Reproduce only the lines that run from the line with "orange brick A7:C8 level 1 -> none" to the last line of the material, both ends included, exactly as they appear.

● Supplied entries
<<<<

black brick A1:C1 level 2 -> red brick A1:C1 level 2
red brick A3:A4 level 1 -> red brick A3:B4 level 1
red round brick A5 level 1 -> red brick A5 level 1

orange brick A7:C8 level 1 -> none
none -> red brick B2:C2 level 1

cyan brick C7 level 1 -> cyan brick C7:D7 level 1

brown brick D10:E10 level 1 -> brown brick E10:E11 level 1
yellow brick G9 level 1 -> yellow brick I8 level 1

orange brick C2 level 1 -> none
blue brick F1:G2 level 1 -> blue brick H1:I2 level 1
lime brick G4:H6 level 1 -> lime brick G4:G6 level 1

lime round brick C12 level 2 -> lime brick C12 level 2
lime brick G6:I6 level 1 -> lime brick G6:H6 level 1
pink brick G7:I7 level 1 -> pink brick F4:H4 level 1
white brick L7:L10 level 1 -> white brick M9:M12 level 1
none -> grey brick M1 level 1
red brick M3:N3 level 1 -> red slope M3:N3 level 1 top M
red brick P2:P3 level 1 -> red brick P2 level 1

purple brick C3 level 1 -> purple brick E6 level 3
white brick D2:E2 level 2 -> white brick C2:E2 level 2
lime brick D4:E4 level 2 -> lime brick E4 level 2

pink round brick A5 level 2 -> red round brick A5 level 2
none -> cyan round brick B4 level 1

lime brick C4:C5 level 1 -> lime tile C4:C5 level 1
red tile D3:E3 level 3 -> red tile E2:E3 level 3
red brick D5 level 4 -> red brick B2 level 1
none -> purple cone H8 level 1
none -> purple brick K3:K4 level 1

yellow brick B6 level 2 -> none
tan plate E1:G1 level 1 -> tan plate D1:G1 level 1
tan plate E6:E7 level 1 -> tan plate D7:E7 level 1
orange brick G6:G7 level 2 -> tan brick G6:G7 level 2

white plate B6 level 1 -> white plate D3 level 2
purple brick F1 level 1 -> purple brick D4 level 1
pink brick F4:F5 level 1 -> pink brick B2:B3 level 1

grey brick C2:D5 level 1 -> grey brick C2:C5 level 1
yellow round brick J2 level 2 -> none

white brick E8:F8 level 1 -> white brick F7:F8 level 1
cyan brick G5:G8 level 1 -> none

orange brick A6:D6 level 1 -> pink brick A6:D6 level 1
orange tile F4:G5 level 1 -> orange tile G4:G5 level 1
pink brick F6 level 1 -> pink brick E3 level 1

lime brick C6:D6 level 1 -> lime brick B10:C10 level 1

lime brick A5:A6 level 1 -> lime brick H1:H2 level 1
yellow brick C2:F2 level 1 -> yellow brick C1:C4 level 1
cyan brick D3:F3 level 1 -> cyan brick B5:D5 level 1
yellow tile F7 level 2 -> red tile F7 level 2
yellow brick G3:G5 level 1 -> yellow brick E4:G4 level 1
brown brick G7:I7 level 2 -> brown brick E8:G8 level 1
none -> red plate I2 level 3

>>>>

● Reply
orange brick A7:C8 level 1 -> none
none -> red brick B2:C2 level 1

cyan brick C7 level 1 -> cyan brick C7:D7 level 1

brown brick D10:E10 level 1 -> brown brick E10:E11 level 1
yellow brick G9 level 1 -> yellow brick I8 level 1

orange brick C2 level 1 -> none
blue brick F1:G2 level 1 -> blue brick H1:I2 level 1
lime brick G4:H6 level 1 -> lime brick G4:G6 level 1

lime round brick C12 level 2 -> lime brick C12 level 2
lime brick G6:I6 level 1 -> lime brick G6:H6 level 1
pink brick G7:I7 level 1 -> pink brick F4:H4 level 1
white brick L7:L10 level 1 -> white brick M9:M12 level 1
none -> grey brick M1 level 1
red brick M3:N3 level 1 -> red slope M3:N3 level 1 top M
red brick P2:P3 level 1 -> red brick P2 level 1

purple brick C3 level 1 -> purple brick E6 level 3
white brick D2:E2 level 2 -> white brick C2:E2 level 2
lime brick D4:E4 level 2 -> lime brick E4 level 2

pink round brick A5 level 2 -> red round brick A5 level 2
none -> cyan round brick B4 level 1

lime brick C4:C5 level 1 -> lime tile C4:C5 level 1
red tile D3:E3 level 3 -> red tile E2:E3 level 3
red brick D5 level 4 -> red brick B2 level 1
none -> purple cone H8 level 1
none -> purple brick K3:K4 level 1

yellow brick B6 level 2 -> none
tan plate E1:G1 level 1 -> tan plate D1:G1 level 1
tan plate E6:E7 level 1 -> tan plate D7:E7 level 1
orange brick G6:G7 level 2 -> tan brick G6:G7 level 2

white plate B6 level 1 -> white plate D3 level 2
purple brick F1 level 1 -> purple brick D4 level 1
pink brick F4:F5 level 1 -> pink brick B2:B3 level 1

grey brick C2:D5 level 1 -> grey brick C2:C5 level 1
yellow round brick J2 level 2 -> none

white brick E8:F8 level 1 -> white brick F7:F8 level 1
cyan brick G5:G8 level 1 -> none

orange brick A6:D6 level 1 -> pink brick A6:D6 level 1
orange tile F4:G5 level 1 -> orange tile G4:G5 level 1
pink brick F6 level 1 -> pink brick E3 level 1

lime brick C6:D6 level 1 -> lime brick B10:C10 level 1

lime brick A5:A6 level 1 -> lime brick H1:H2 level 1
yellow brick C2:F2 level 1 -> yellow brick C1:C4 level 1
cyan brick D3:F3 level 1 -> cyan brick B5:D5 level 1
yellow tile F7 level 2 -> red tile F7 level 2
yellow brick G3:G5 level 1 -> yellow brick E4:G4 level 1
brown brick G7:I7 level 2 -> brown brick E8:G8 level 1
none -> red plate I2 level 3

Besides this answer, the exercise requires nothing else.